**Exercise aim**
Print exactly, and only, the lines from the one containing "U1 pin in-: N003 -> N008" through the last line of the records below, both included; leave out the pictures.

**Materials provided**
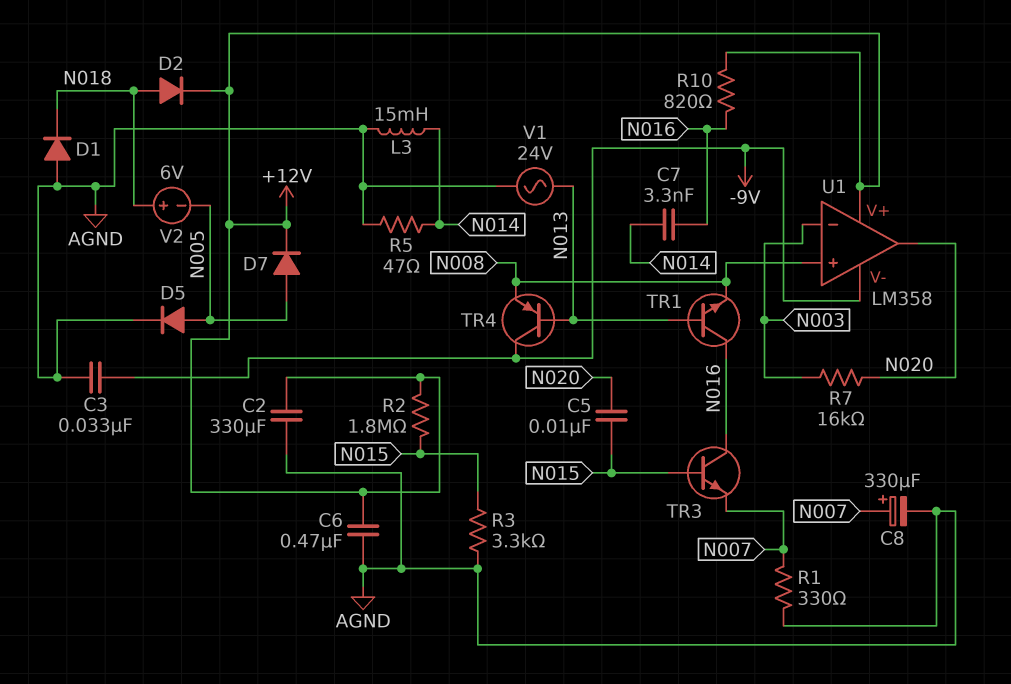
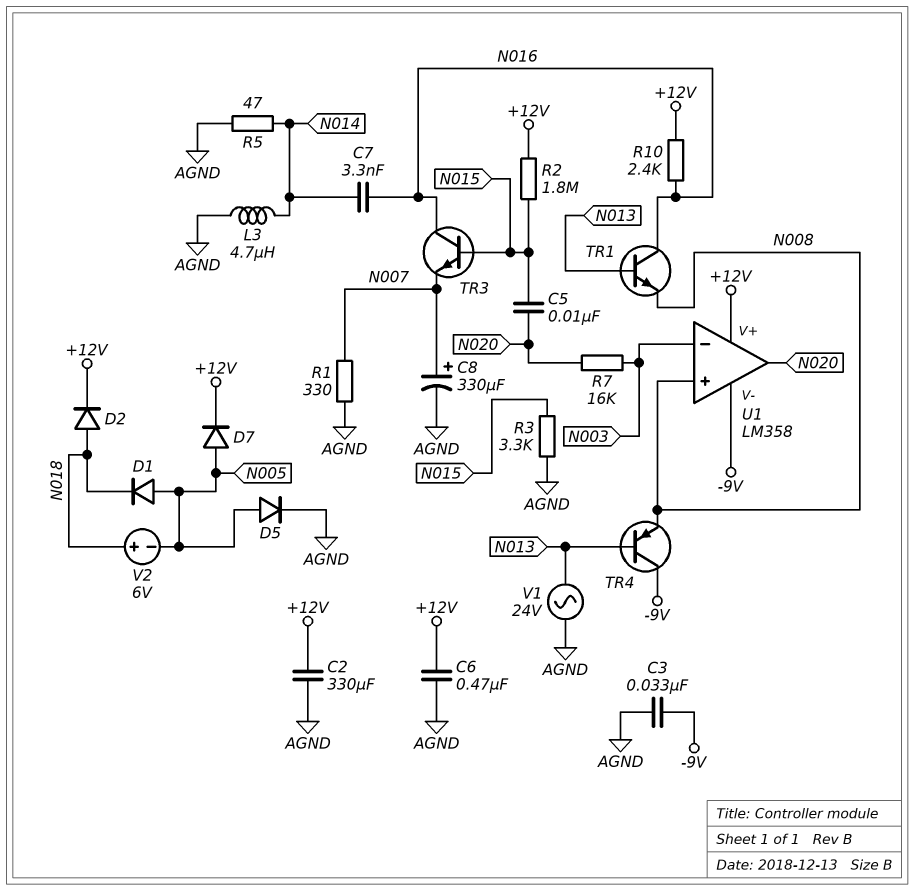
D1: diode (A AGND, K N018) -> diode (A N005, K N018)
L3: 15mH (AGND, N014) -> 4.7uH (AGND, N014)
R10: 820 (+12V, N016) -> 2.4k (+12V, N016)

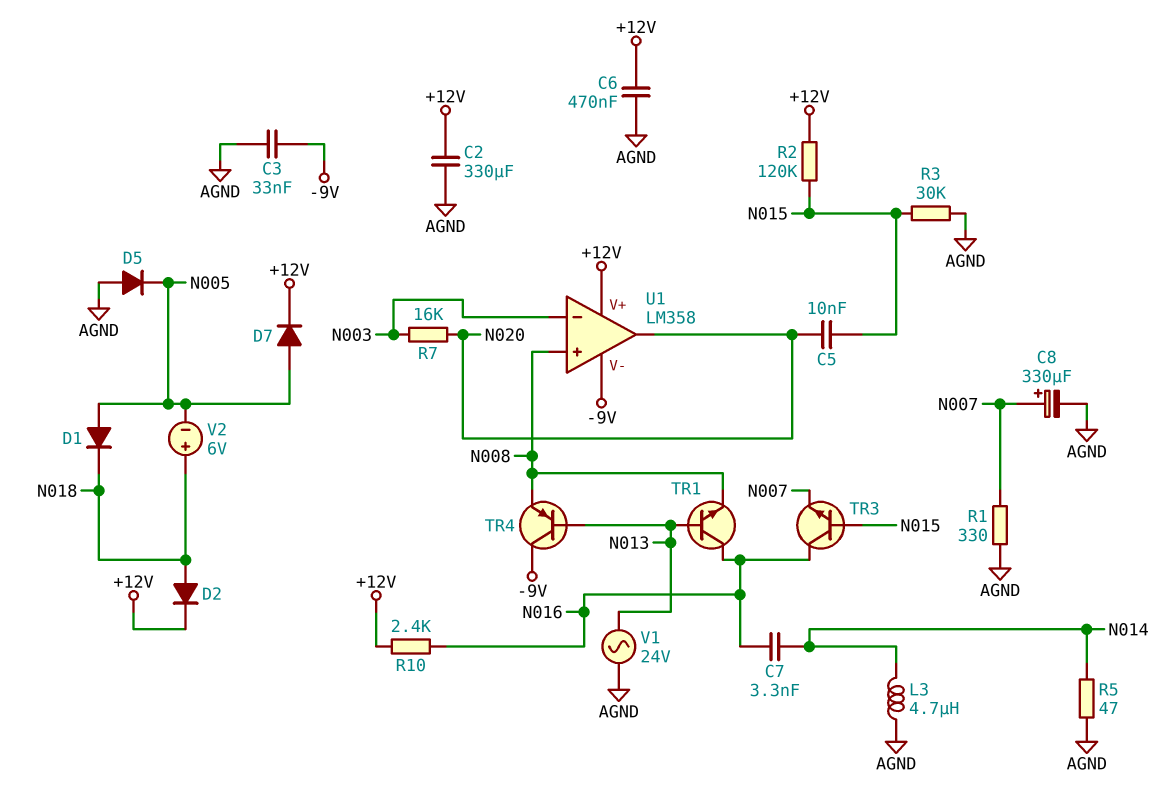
D5: diode (A N005, K AGND) -> diode (A AGND, K N005)
R2: 1.8M (+12V, N015) -> 120k (+12V, N015)
R3: 3.3k (AGND, N015) -> 30k (AGND, N015)

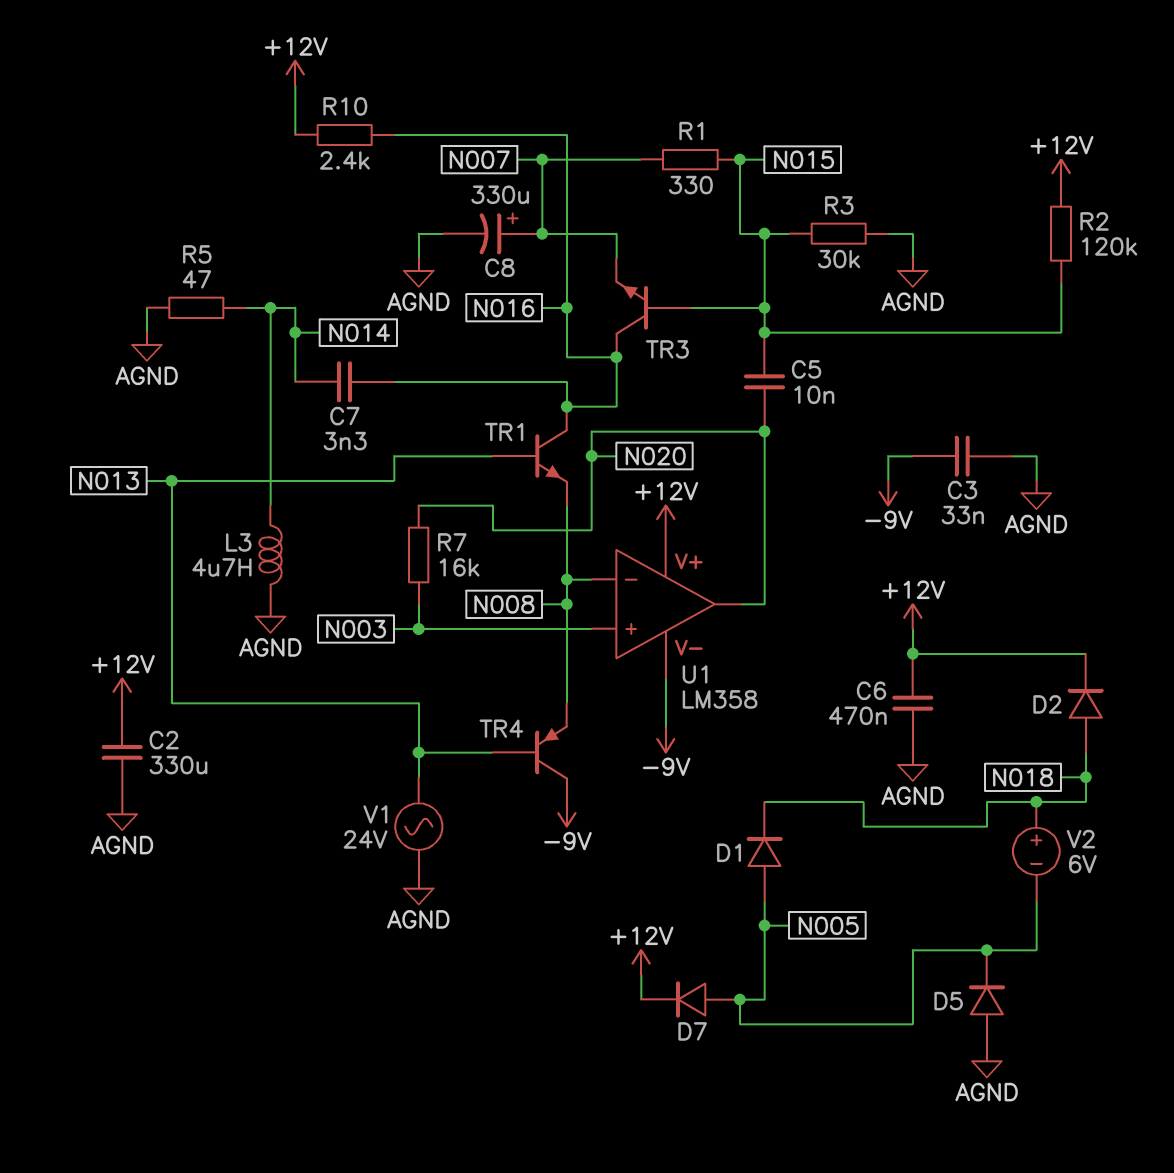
R1: 330 (AGND, N007) -> 330 (N007, N015)
U1 pin in+: N008 -> N003
U1 pin in-: N003 -> N008

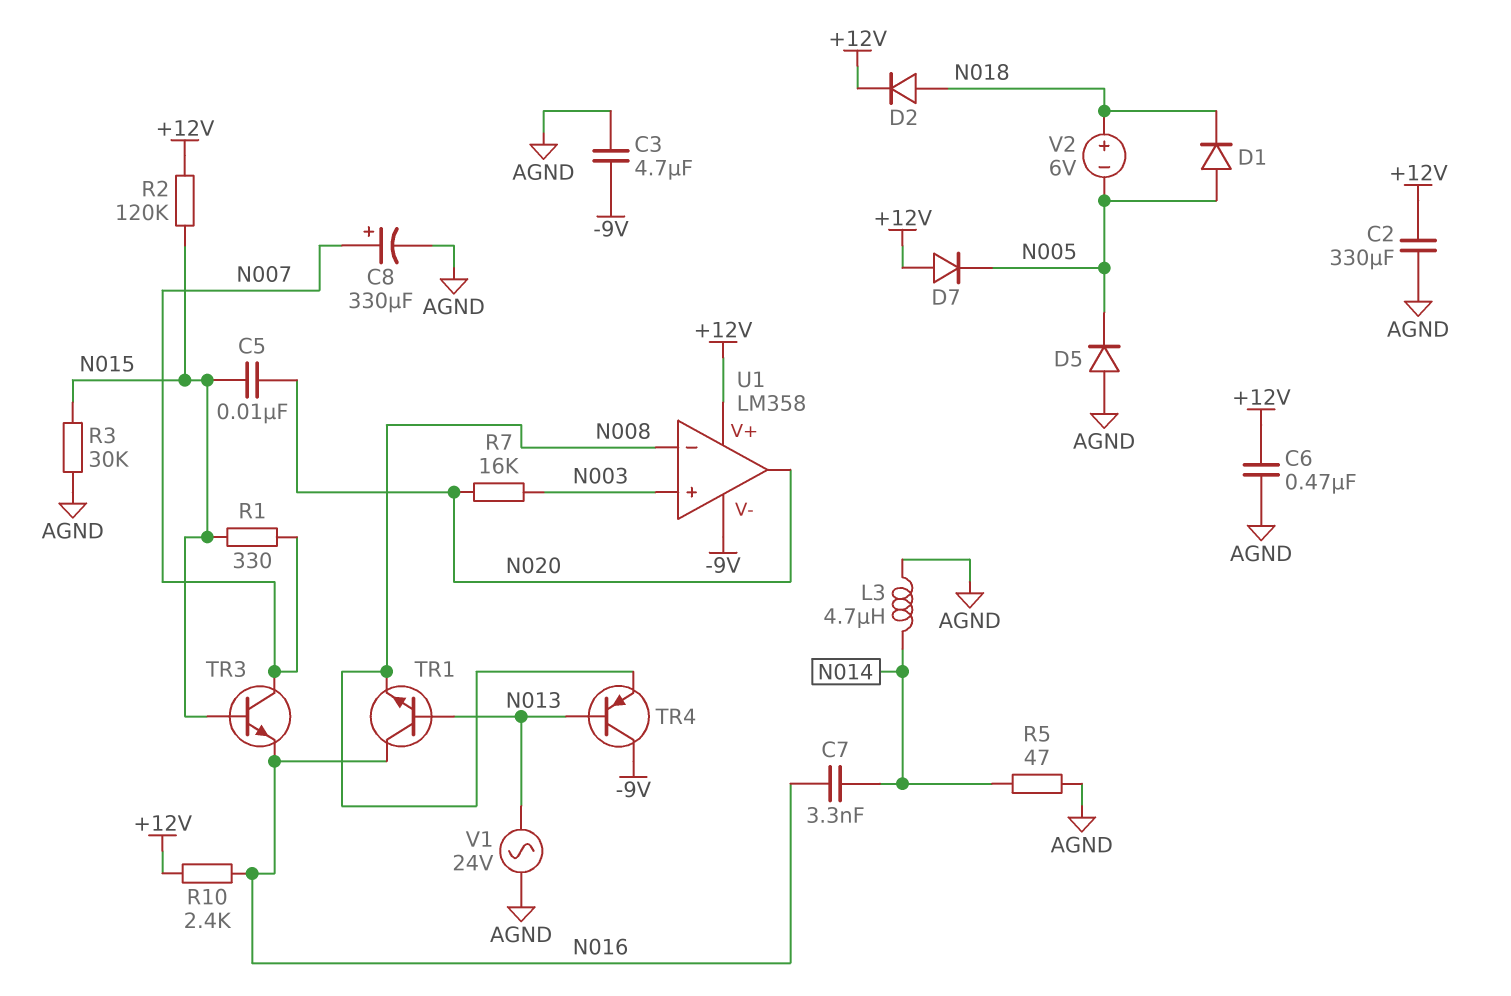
C3: 33nF (-9V, AGND) -> 4.7uF (-9V, AGND)
D7: diode (A N005, K +12V) -> diode (A +12V, K N005)
TR3: NPN (B N015, C N016, E N007) -> NPN (B N015, C N007, E N016)

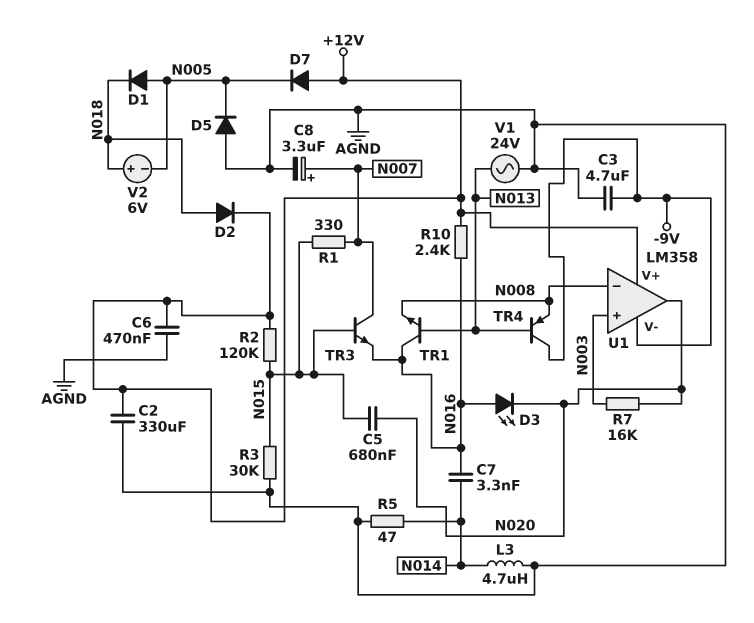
C5: 10nF (N015, N020) -> 680nF (N015, N020)
C8: 330uF (plus N007, minus AGND) -> 3.3uF (plus N007, minus AGND)
D3: none -> LED (A N016, K N020)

**Reply**
U1 pin in-: N003 -> N008

C3: 33nF (-9V, AGND) -> 4.7uF (-9V, AGND)
D7: diode (A N005, K +12V) -> diode (A +12V, K N005)
TR3: NPN (B N015, C N016, E N007) -> NPN (B N015, C N007, E N016)

C5: 10nF (N015, N020) -> 680nF (N015, N020)
C8: 330uF (plus N007, minus AGND) -> 3.3uF (plus N007, minus AGND)
D3: none -> LED (A N016, K N020)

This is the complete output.